== Exercise instructions ==
Will you retype all of the records below word for word, keeping every line and its punctuation unchanged?

== Supplied records ==
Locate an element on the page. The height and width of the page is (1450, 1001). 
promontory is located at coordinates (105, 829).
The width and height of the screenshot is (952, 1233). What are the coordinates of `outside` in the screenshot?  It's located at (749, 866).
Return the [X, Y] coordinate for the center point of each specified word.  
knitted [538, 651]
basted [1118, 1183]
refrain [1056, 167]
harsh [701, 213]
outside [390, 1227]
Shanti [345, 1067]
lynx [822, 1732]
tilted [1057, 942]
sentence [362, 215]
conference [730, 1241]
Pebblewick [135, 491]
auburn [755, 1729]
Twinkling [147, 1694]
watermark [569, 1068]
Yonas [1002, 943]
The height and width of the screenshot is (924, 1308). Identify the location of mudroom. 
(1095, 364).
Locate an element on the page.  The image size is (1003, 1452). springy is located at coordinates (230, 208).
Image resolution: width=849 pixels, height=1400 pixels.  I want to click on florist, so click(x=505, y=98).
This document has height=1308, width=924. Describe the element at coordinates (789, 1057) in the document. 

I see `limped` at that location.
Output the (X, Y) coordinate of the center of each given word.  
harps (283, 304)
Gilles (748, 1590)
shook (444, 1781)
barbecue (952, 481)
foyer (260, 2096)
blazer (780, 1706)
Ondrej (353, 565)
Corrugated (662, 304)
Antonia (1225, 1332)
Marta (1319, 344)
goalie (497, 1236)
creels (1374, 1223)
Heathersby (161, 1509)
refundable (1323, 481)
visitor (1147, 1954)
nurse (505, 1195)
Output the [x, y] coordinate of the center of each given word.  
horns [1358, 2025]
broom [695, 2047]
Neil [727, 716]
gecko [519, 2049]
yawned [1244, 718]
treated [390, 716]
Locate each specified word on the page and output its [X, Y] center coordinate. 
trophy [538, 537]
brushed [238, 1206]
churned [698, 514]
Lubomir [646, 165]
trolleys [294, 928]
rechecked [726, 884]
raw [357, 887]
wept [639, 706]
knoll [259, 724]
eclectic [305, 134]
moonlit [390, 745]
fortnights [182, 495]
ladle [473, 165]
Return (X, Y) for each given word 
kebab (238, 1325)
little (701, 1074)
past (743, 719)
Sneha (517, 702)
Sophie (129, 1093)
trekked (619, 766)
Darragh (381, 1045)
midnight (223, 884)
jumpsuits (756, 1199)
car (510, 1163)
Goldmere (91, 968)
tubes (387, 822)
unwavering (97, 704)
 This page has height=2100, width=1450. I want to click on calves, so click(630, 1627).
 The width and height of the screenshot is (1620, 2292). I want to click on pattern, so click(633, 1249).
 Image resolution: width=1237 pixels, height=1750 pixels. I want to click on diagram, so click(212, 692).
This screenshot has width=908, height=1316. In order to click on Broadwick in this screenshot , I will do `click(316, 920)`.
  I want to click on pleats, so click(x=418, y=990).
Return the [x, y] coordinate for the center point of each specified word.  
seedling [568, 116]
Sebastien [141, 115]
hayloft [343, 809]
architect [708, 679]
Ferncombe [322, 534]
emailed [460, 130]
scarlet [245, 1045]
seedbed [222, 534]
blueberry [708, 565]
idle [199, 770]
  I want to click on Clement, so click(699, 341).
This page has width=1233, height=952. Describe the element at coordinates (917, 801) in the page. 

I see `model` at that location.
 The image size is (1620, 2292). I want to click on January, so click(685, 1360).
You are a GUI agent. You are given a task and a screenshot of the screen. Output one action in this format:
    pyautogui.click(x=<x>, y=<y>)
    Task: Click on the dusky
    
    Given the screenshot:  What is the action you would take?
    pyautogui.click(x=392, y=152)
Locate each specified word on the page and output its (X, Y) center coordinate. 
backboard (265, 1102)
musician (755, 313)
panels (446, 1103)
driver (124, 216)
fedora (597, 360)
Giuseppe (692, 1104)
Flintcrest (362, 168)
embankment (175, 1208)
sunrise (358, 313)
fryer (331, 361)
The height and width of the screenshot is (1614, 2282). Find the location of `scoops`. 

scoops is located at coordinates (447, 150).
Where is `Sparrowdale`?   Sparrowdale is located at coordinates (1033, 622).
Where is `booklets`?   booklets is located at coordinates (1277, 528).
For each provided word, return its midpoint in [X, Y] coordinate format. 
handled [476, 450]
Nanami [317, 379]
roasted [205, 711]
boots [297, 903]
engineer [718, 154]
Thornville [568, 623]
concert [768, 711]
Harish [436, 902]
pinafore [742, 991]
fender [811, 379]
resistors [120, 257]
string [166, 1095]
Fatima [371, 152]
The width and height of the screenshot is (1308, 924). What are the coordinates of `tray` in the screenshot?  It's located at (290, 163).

== Result of this task ==
Locate an element on the page. The height and width of the page is (1450, 1001). 
promontory is located at coordinates (105, 829).
The width and height of the screenshot is (952, 1233). What are the coordinates of `outside` in the screenshot?  It's located at (749, 866).
Return the [X, Y] coordinate for the center point of each specified word.  
knitted [538, 651]
basted [1118, 1183]
refrain [1056, 167]
harsh [701, 213]
outside [390, 1227]
Shanti [345, 1067]
lynx [822, 1732]
tilted [1057, 942]
sentence [362, 215]
conference [730, 1241]
Pebblewick [135, 491]
auburn [755, 1729]
Twinkling [147, 1694]
watermark [569, 1068]
Yonas [1002, 943]
The height and width of the screenshot is (924, 1308). Identify the location of mudroom. 
(1095, 364).
Locate an element on the page.  The image size is (1003, 1452). springy is located at coordinates (230, 208).
Image resolution: width=849 pixels, height=1400 pixels.  I want to click on florist, so click(x=505, y=98).
This document has height=1308, width=924. Describe the element at coordinates (789, 1057) in the document. 

I see `limped` at that location.
Output the (X, Y) coordinate of the center of each given word.  
harps (283, 304)
Gilles (748, 1590)
shook (444, 1781)
barbecue (952, 481)
foyer (260, 2096)
blazer (780, 1706)
Ondrej (353, 565)
Corrugated (662, 304)
Antonia (1225, 1332)
Marta (1319, 344)
goalie (497, 1236)
creels (1374, 1223)
Heathersby (161, 1509)
refundable (1323, 481)
visitor (1147, 1954)
nurse (505, 1195)
Output the [x, y] coordinate of the center of each given word.  
horns [1358, 2025]
broom [695, 2047]
Neil [727, 716]
gecko [519, 2049]
yawned [1244, 718]
treated [390, 716]
Locate each specified word on the page and output its [X, Y] center coordinate. 
trophy [538, 537]
brushed [238, 1206]
churned [698, 514]
Lubomir [646, 165]
trolleys [294, 928]
rechecked [726, 884]
raw [357, 887]
wept [639, 706]
knoll [259, 724]
eclectic [305, 134]
moonlit [390, 745]
fortnights [182, 495]
ladle [473, 165]
Return (X, Y) for each given word 
kebab (238, 1325)
little (701, 1074)
past (743, 719)
Sneha (517, 702)
Sophie (129, 1093)
trekked (619, 766)
Darragh (381, 1045)
midnight (223, 884)
jumpsuits (756, 1199)
car (510, 1163)
Goldmere (91, 968)
tubes (387, 822)
unwavering (97, 704)
 This page has height=2100, width=1450. I want to click on calves, so click(630, 1627).
 The width and height of the screenshot is (1620, 2292). I want to click on pattern, so click(633, 1249).
 Image resolution: width=1237 pixels, height=1750 pixels. I want to click on diagram, so click(212, 692).
This screenshot has width=908, height=1316. In order to click on Broadwick in this screenshot , I will do `click(316, 920)`.
  I want to click on pleats, so click(x=418, y=990).
Return the [x, y] coordinate for the center point of each specified word.  
seedling [568, 116]
Sebastien [141, 115]
hayloft [343, 809]
architect [708, 679]
Ferncombe [322, 534]
emailed [460, 130]
scarlet [245, 1045]
seedbed [222, 534]
blueberry [708, 565]
idle [199, 770]
  I want to click on Clement, so click(699, 341).
This page has width=1233, height=952. Describe the element at coordinates (917, 801) in the page. 

I see `model` at that location.
 The image size is (1620, 2292). I want to click on January, so click(685, 1360).
You are a GUI agent. You are given a task and a screenshot of the screen. Output one action in this format:
    pyautogui.click(x=<x>, y=<y>)
    Task: Click on the dusky
    
    Given the screenshot:  What is the action you would take?
    pyautogui.click(x=392, y=152)
Locate each specified word on the page and output its (X, Y) center coordinate. 
backboard (265, 1102)
musician (755, 313)
panels (446, 1103)
driver (124, 216)
fedora (597, 360)
Giuseppe (692, 1104)
Flintcrest (362, 168)
embankment (175, 1208)
sunrise (358, 313)
fryer (331, 361)
The height and width of the screenshot is (1614, 2282). Find the location of `scoops`. 

scoops is located at coordinates (447, 150).
Where is `Sparrowdale`?   Sparrowdale is located at coordinates (1033, 622).
Where is `booklets`?   booklets is located at coordinates (1277, 528).
For each provided word, return its midpoint in [X, Y] coordinate format. 
handled [476, 450]
Nanami [317, 379]
roasted [205, 711]
boots [297, 903]
engineer [718, 154]
Thornville [568, 623]
concert [768, 711]
Harish [436, 902]
pinafore [742, 991]
fender [811, 379]
resistors [120, 257]
string [166, 1095]
Fatima [371, 152]
The width and height of the screenshot is (1308, 924). What are the coordinates of `tray` in the screenshot?  It's located at (290, 163).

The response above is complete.